Dataset items

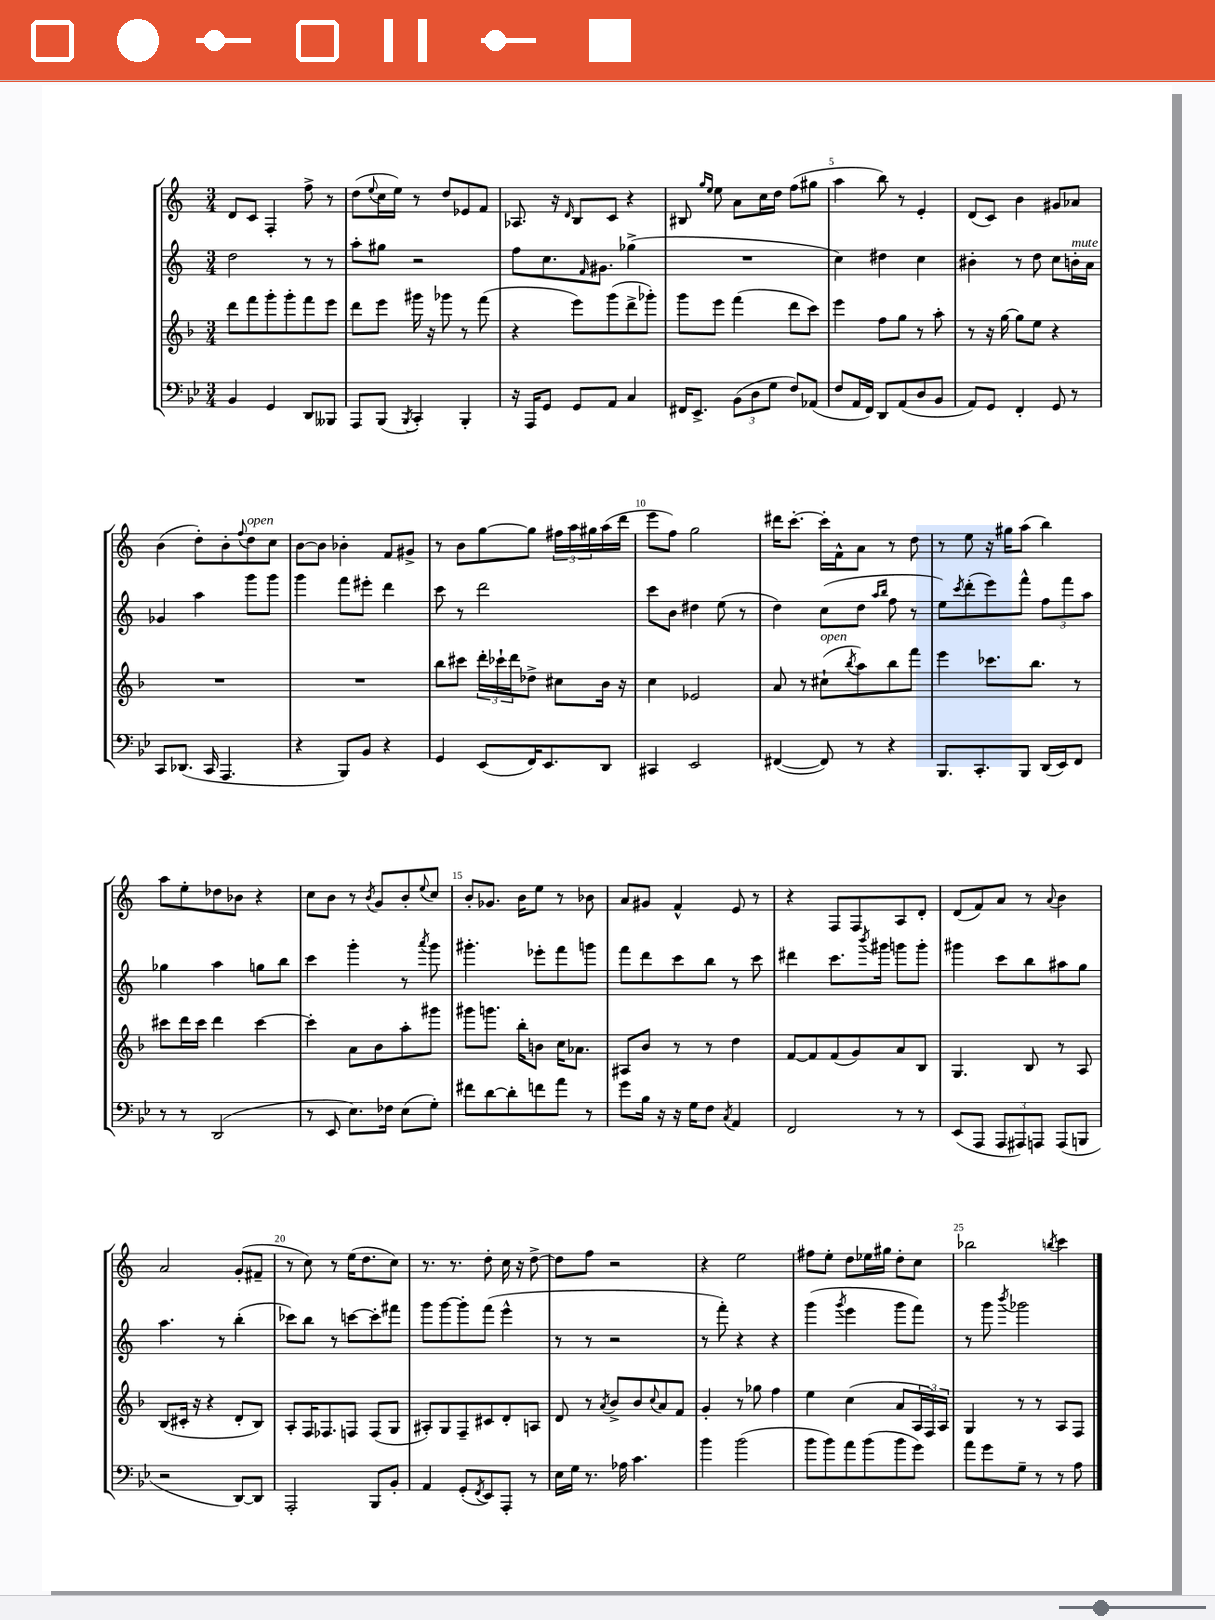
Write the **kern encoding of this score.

**kern	**kern	**kern	**kern
*part4	*part3	*part2	*part1
*staff4	*staff3	*staff2	*staff1
*clefF4	*clefG2	*clefG2	*clefG2
*k[b-e-]	*k[b-]	*k[]	*k[]
*M3/4	*M3/4	*M3/4	*M3/4
=1	=1	=1	=1
4BB-/	8ddd\L	2dd\	8d/L
.	8fff\	.	8c/J
4GG/	8ggg'\	.	4F'/
.	8ggg'\	.	.
8DD/L	8fff\	8r	8ff^\
8BBB--X/J	8eee\J	8r	8r
=2	=2	=2	=2
8AAA/L	8ddd\L	8aa'\L	(8dd\L
.	.	.	8qqee/
(8BBB-/J	8eee\J	8gg#X\J	16cc\L
.	.	.	16ee\JJ)
8qBBB-/	.	.	.
4CC'/)	16ggg#X\	2r	8r
.	16r	.	.
.	8ggg-X\	.	8dd/L
4BBB-'/	8r	.	8e-X/
.	(8fff\	.	8f/J
=3	=3	=3	=3
16r	4r	8ff\L	8.A-X/
16AAA/KL	.	.	.
8GG/J	.	8.cc\	.
.	.	.	16r
.	.	.	16qqd/
8GG/L	8eee\L)	.	8B/L
.	.	16qqf/	.
.	.	8.g#X\J	.
8AA/J	(8ggg\	.	8c/J
4C/	8ddd^\	(4gg-X^\	4r
.	8ggg-X'\J)	.	.
=4	=4	=4	=4
16FF#X/KL	8ggg\L	2.r	8B#X/
8.EE-^/J	.	.	.
.	.	.	16qqgg/LL
.	.	.	16qqee/JJ
.	8eee\J	.	8ee\
(12BB-\L	(4fff\	.	8a\L
12D\	.	.	.
.	.	.	16cc\L
12G\J	.	.	.
.	.	.	16dd\JJ
8F/L)	8ddd\L	.	(8ff\L
(8AA-X/J	8ccc\J)	.	8gg#X\J
=5	=5	=5	=5
8F/L	4eee\	4cc\)	4aa\
16AA/L	.	.	.
16FF/JJ)	.	.	.
8DD/L	8ff\L	4dd#X\	8bb\)
(8AA/	8gg\J	.	8r
8D/	8r	4cc\	4e'/
8BB-/J	8aa'\	.	.
=6	=6	=6	=6
8AA/L)	8r	4b#X'\	(8d/L
8GG/J	16r	.	8c/J)
.	[16gg\	.	.
4FF'/	8gg\L]	8r	4b\
.	8ee\J	8dd\	.
8GG/	4r	8cc\L	8g#X/L
!	!	!LO:TX:a:i:t=mute	!
8r	.	16bn'\L	8a-X/J
.	.	16a\JJ	.
!!LO:LB:g=z
=7	=7	=7	=7
8CC/L	2.r	4g-X/	(4b\
(8.DD-X/J	.	.	.
.	.	4aa\	8dd'\L)
16CC/	.	.	.
4.AAA/	.	.	8b'\
.	.	.	8qqff/
!	!	!	!LO:TX:a:i:t=open
.	.	8ggg\L	8dd\
.	.	8ggg\J	8cc\J
=8	=8	=8	=8
4r	2.r	4ggg\	[8b\L
.	.	.	8b\J]
8BBB-/L)	.	8fff\L	4b-X'\
8BB-/J	.	8eee#X'\J	.
4r	.	4ddd\	8f/L
.	.	.	8g#X^/J
=9	=9	=9	=9
4GG/	8bb-\L	8ccc\	8r
.	8ccc#X\J	8r	8b\L
(8EE-/L	24ddd'\LL	2ddd\	[8gg\
.	24ccc-X`\	.	.
.	24ddd\J	.	.
16FF/K)	8dd-X^\J	.	8gg\J]
8.EE-/	.	.	.
.	8cc#X\L	.	24ff#X\LL
.	.	.	24aa\
.	.	.	24gg#X\
8DD/J	16b-\Jk	.	(16aa\
.	16r	.	16ddd\JJ
=10	=10	=10	=10
4CC#X/	4cc\	8ccc\L	8eee\L
.	.	8b\J	8ff\J)
2EE-/	2e-X/	4dd#X\	2gg\
.	.	(8ee\	.
.	.	8r	.
=11	=11	=11	=11
([4FF#X/	8a/	4dd\)	16ddd#X\KL
.	.	.	[8.ccc'\J
.	8r	.	.
!	!LO:TX:a:i:t=open	!	!
8FF#/])	(8cc#X`\L	(8cc\L	16ccc'\LL]
.	.	.	16f^^\J
.	8qbb-/	.	.
8r	8aa\)	8dd\J	8a\J
.	.	16qqaa/LL	.
.	.	16qqbb/JJ	.
4r	8bb-\	8ff\	8r
.	8fff\J	8r	8dd\
=12	=12	=12	=12
8.BBB-/L	4eee\	8ee\L)	8r
.	.	8qccc/	.
.	.	(8ddd'\	8ee\
8.CC'/	.	.	.
.	8.ccc-X\L	8eee\)	16r
.	.	.	16gg#X\KL
8BBB-/J	.	8fff^^\J	(8aa\J
.	8.bb-\J	.	.
(16DD/LL	.	12ff\L	4bb\)
16EE-/J)	.	.	.
.	.	12fff\	.
8FF/J	8r	.	.
.	.	12aa\J	.
!!LO:LB:g=z
=13	=13	=13	=13
8r	8ccc#X\L	4gg-X\	8aa\L
8r	16ddd\L	.	8ee'\
.	16ccc#\JJ	.	.
(2DD/	4ddd\	4aa\	8dd-X\
.	.	.	8b-X\J
.	[4ccc#\	8ggn\L	4r
.	.	8bb\J	.
=14	=14	=14	=14
8r	4ccc#'\]	4ccc\	8cc\L
8EE-/	.	.	8b\J
8.E-\L)	8a\L	4ggg'\	8r
.	.	.	8qb/
.	8b-\	.	8g/L
16F-X\Jk	.	.	.
(8E-\L	8aa'\	8r	8b'/
.	.	8qaaa/	8qqee/
8G'\J)	8ggg#X\J	8ggg\	8cc/J
=15	=15	=15	=15
8f#X\L	8ggg#X\L	4.ggg#X'\	8b'/L
[8d\	8.gggn\J	.	8.g-X/J
8d'\]	.	.	.
.	16bb-'\KL	.	16b\KL
8fn\	8bn\J	8eee-X'\L	8ee\J
8a\J	16cc\KL	8fff\	8r
.	8.a-X\J	.	.
8r	.	8gggn\J	8b-X\
=16	=16	=16	=16
8g\L	8A#X/L	8fff\L	8a/L
16B-\Jk	8b-/J	8ddd\	8g#X/J
16r	.	.	.
16r	8r	8ccc\	4f^^/
16G\KL	.	.	.
8F\J	8r	8bb\J	.
8qC/	.	.	.
4AA/	4dd\	8r	8e/
.	.	8ccc\	8r
=17	=17	=17	=17
2FF/	[8f/L	4ddd#X\	4r
.	8f/]	.	.
.	(8f/	8.ccc\L	8F/L
.	8g/)	.	8F/
.	.	8qbbb/	.
.	.	16ggg#X\Jk	.
8r	8a/	8gggn\L	8A/
8r	8B-/J	8ggg'\J	8d'/J
=18	=18	=18	=18
(8EE-/L	4.G/	4ggg#X\	(8d/L
8AAA/J	.	.	8f/)
12AAA/L	.	8ccc\L	8a/J
12AAA#X/)	.	.	.
.	8B-/	8bb\	8r
12AAAn/J	.	.	.
.	.	.	8qqa/
(8AAA/L	8r	8aa#X\	4b\
8BBBn/J	8A/	8gg\J	.
!!LO:LB:g=z
=19	=19	=19	=19
2r	(8B-/L	4.aa\	2a/
.	16c#X'/Jk	.	.
.	16r	.	.
.	4r	.	.
.	.	8r	.
[8DD/L)	8d'/L	(4bb'\	(8g'/L
8DD/J]	8B-/J)	.	8f#X~/J
=20	=20	=20	=20
2AAA'/	8A'/L	8ccc-X\L)	8r
.	16F/K	8bb\J	8cc\)
.	8.F-X/	.	.
.	.	8r	8r
.	8Fn/J	[8cccn\L	(16ee\KL
.	.	.	8.dd\
8BBB-/L	(8F/L	8ccc'\]	.
8BB-'/J	8G/J	8fff#X\J	8cc\J)
=21	=21	=21	=21
4AA/	8A#X'/L)	8ggg\L	8.r
.	8G/	[8ggg\	.
.	.	.	8.r
(8GG'/L	8F~/	8ggg'\]	.
8qFF/	.	.	.
8EE-/)	8c#X/	(8fff\J	8dd'\
8AAA'/J	8d'/	4eee^^\	16cc\
.	.	.	16r
8r	8An/J	.	[8dd^\
=22	=22	=22	=22
16E-\LL	8d/	8r	8dd\L]
16G\JJ	.	.	.
8.r	8r	8r	8ff\J
.	8qa/	.	.
.	8b-^/L	2r	2r
16A-X\	.	.	.
4.c\	8b-/	.	.
.	8qqcc/	.	.
.	8a/	.	.
.	8f/J	.	.
=23	=23	=23	=23
4b-\	4g'/	8r	4r
.	.	8fff'\)	.
(2b-\	8r	4r	2ee\
.	8gg-X\	.	.
.	4ff\	4r	.
=24	=24	=24	=24
8b-\L	4ee\	(4ggg\	8ff#X\L
8b-\)	.	.	8ee'\J
.	.	8qggg/	.
8a\	(4cc\	4eee\	8dd\L
(8b-\	.	.	16ee-X\L
.	.	.	16gg#X\JJ
8b-\	8a/L	8ggg\L	8dd'\L
8g\J)	24A/L	8fff\J)	8cc\J
.	24F/)	.	.
.	24A/JJ	.	.
=25	=25	=25	=25
8a\L	4G/	8r	2bb-X\
8g\	.	8ggg\	.
.	.	8qbbb/	.
8G~\J	8r	2ggg-X\	.
8r	8r	.	.
.	.	.	8qbbn/
8r	8A/L	.	4ccc\
8A\	8F/J	.	.
==	==	==	==
*-	*-	*-	*-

### Request
Find every line in the material above that contains the string "kern", and copy each of those lines in full.

### The solution
Write the **kern encoding of this score.
**kern	**kern	**kern	**kern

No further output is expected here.